++++ Entries shown ++++

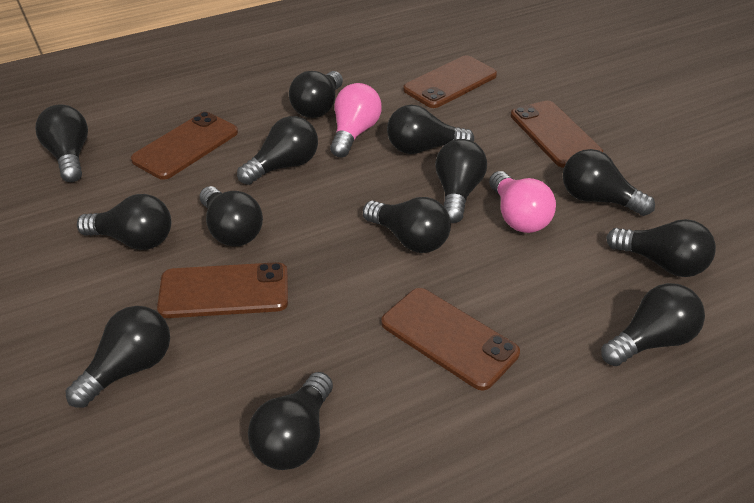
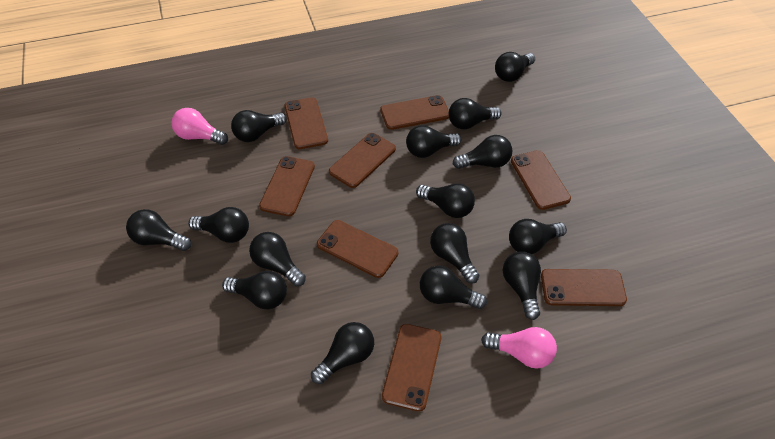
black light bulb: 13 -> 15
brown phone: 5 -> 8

++++
++++ Entries shown ++++

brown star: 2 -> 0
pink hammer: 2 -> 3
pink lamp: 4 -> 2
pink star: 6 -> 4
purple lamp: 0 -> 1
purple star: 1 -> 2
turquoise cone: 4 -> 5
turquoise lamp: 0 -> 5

++++

Each line in the records that carries "lamp" must be copied out.

• Written solution:
pink lamp: 4 -> 2
purple lamp: 0 -> 1
turquoise lamp: 0 -> 5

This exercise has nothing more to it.